■ ACTIVITY
Begin at the line containing "BT3 pin RXD: D1 -> D4" in the entries below and end at the line containing "IMU1 pin GND: 5V -> GND"; transcribe that range exactly and nothing outside it.

■ DATA EXCERPTS
+ + + + +

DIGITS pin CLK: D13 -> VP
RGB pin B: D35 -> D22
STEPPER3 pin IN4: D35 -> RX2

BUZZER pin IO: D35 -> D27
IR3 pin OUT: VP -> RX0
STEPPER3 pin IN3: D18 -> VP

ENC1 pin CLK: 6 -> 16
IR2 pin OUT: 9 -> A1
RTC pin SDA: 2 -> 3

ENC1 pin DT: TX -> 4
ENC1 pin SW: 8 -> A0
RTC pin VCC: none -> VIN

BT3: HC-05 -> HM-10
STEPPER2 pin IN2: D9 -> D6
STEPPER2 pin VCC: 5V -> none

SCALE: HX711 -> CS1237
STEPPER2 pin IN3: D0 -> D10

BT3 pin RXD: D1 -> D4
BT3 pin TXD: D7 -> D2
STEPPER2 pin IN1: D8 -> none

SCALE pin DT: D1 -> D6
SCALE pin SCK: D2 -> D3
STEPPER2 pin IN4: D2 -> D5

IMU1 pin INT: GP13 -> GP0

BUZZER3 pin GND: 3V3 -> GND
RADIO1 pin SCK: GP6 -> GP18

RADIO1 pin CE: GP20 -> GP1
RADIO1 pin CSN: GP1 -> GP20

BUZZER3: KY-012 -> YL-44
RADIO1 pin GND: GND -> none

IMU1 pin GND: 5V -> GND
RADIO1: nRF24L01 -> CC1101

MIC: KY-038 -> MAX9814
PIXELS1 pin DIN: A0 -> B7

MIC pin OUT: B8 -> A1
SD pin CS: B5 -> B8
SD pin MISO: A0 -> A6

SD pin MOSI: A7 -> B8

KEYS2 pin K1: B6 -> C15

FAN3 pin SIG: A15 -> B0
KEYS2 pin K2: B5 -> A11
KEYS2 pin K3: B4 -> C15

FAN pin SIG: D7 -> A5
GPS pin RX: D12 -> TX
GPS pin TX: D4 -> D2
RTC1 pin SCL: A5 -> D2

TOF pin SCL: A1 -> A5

+ + + + +

■ SOLUTION
BT3 pin RXD: D1 -> D4
BT3 pin TXD: D7 -> D2
STEPPER2 pin IN1: D8 -> none

SCALE pin DT: D1 -> D6
SCALE pin SCK: D2 -> D3
STEPPER2 pin IN4: D2 -> D5

IMU1 pin INT: GP13 -> GP0

BUZZER3 pin GND: 3V3 -> GND
RADIO1 pin SCK: GP6 -> GP18

RADIO1 pin CE: GP20 -> GP1
RADIO1 pin CSN: GP1 -> GP20

BUZZER3: KY-012 -> YL-44
RADIO1 pin GND: GND -> none

IMU1 pin GND: 5V -> GND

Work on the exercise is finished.